Segment Open

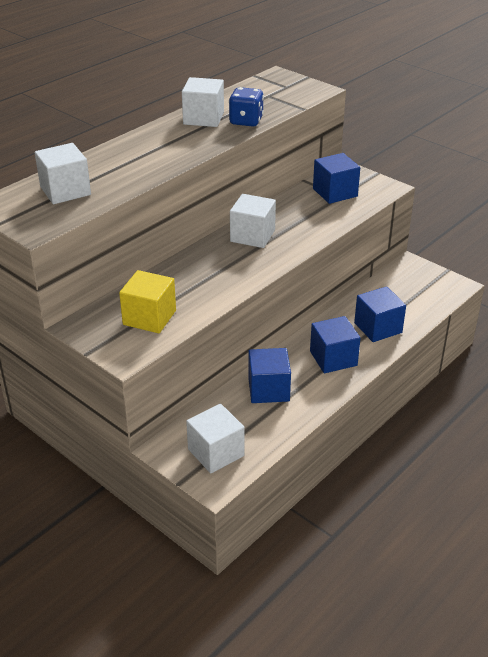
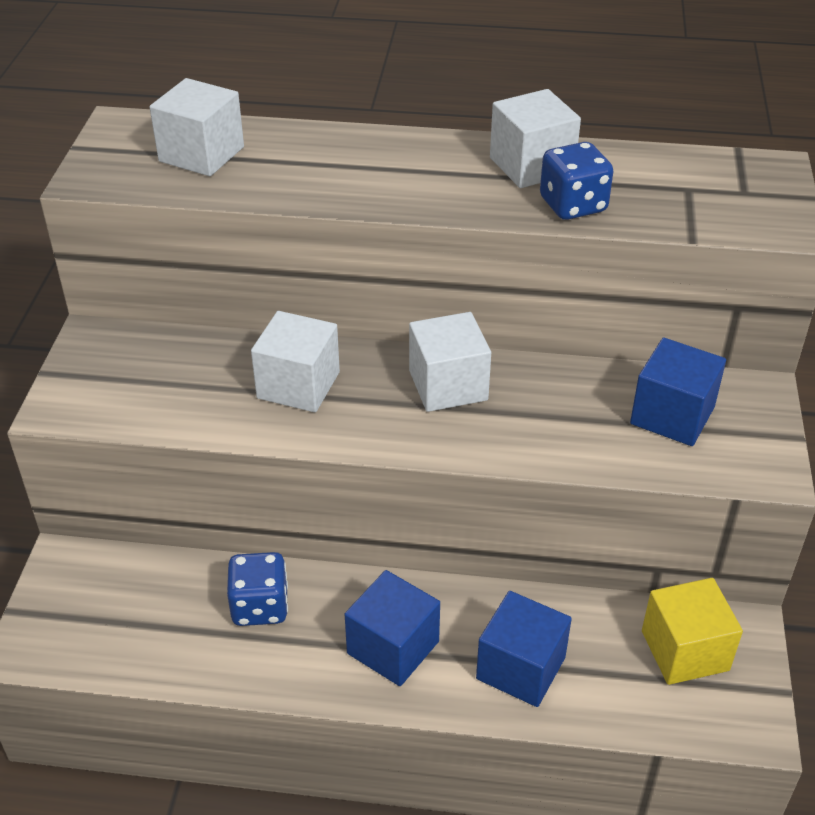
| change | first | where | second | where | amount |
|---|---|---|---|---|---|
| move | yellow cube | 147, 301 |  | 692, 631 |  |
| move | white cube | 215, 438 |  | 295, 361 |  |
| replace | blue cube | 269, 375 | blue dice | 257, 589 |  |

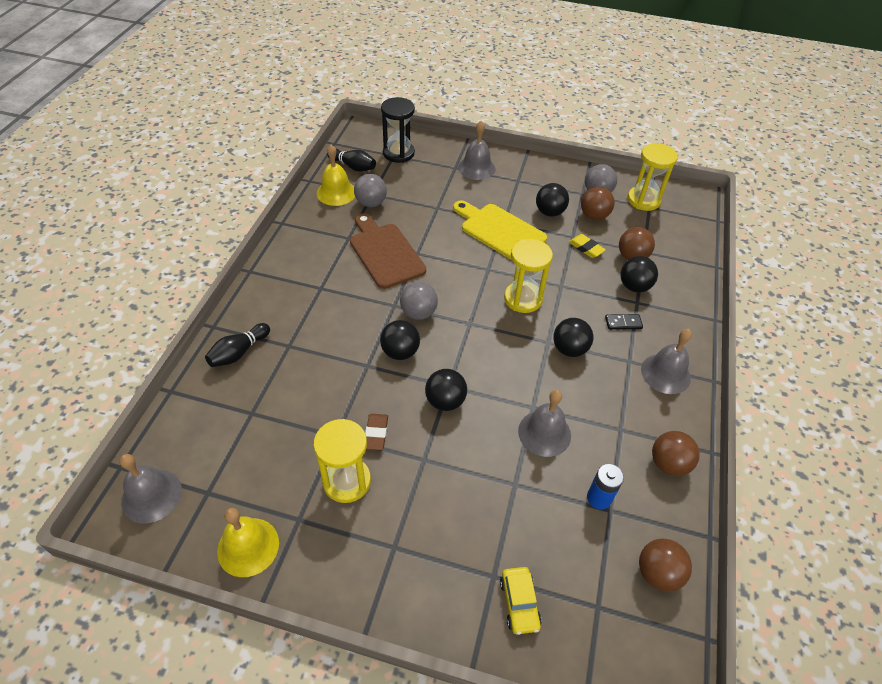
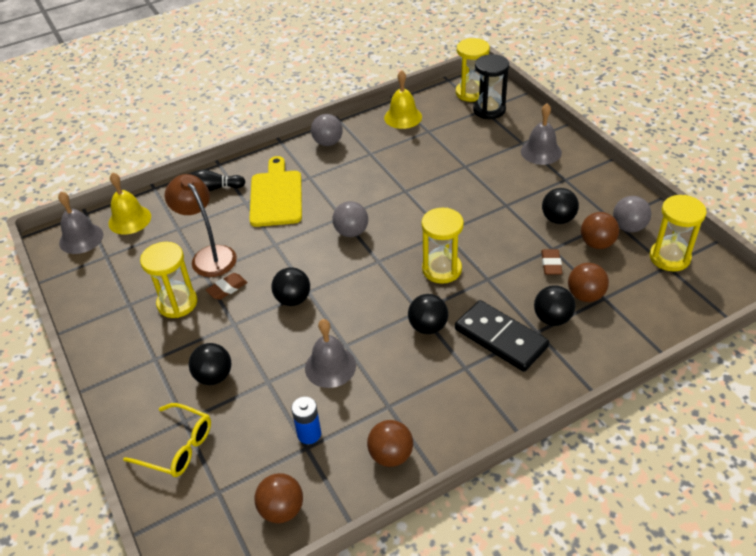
| change | first | where | second | where | amount |
|---|---|---|---|---|---|
| delete | black bowling pin | 351, 160 |  |  |  |
| delete | brown cutting board | 388, 251 |  |  |  |
| delete | grey bell | 666, 361 |  |  |  |
| insert |  |  | brown lamp | 201, 225 |  |
| insert |  |  | yellow hourglass | 473, 70 |  |
| move | yellow bell | 248, 542 |  | 129, 203 |  |
| move | grey ball | 370, 190 |  | 327, 130 |  |
| move | black ball | 400, 340 |  | 209, 364 |  |
| move | yellow cutting board | 500, 230 |  | 275, 191 |  |
| replace | yellow car | 521, 601 | yellow glasses | 167, 440 |  |
| recolor | yellow eraser | 587, 246 | brown eraser | 551, 262 |  |
| resize | black domino | 624, 322 |  | 502, 336 | x2.28 |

Segment Closed

TASK GOAL:
Repeat the data exactly, excluding the pictures.

TASK RESULT:
| change | first | where | second | where | amount |
|---|---|---|---|---|---|
| move | yellow cube | 147, 301 |  | 692, 631 |  |
| move | white cube | 215, 438 |  | 295, 361 |  |
| replace | blue cube | 269, 375 | blue dice | 257, 589 |  |

| change | first | where | second | where | amount |
|---|---|---|---|---|---|
| delete | black bowling pin | 351, 160 |  |  |  |
| delete | brown cutting board | 388, 251 |  |  |  |
| delete | grey bell | 666, 361 |  |  |  |
| insert |  |  | brown lamp | 201, 225 |  |
| insert |  |  | yellow hourglass | 473, 70 |  |
| move | yellow bell | 248, 542 |  | 129, 203 |  |
| move | grey ball | 370, 190 |  | 327, 130 |  |
| move | black ball | 400, 340 |  | 209, 364 |  |
| move | yellow cutting board | 500, 230 |  | 275, 191 |  |
| replace | yellow car | 521, 601 | yellow glasses | 167, 440 |  |
| recolor | yellow eraser | 587, 246 | brown eraser | 551, 262 |  |
| resize | black domino | 624, 322 |  | 502, 336 | x2.28 |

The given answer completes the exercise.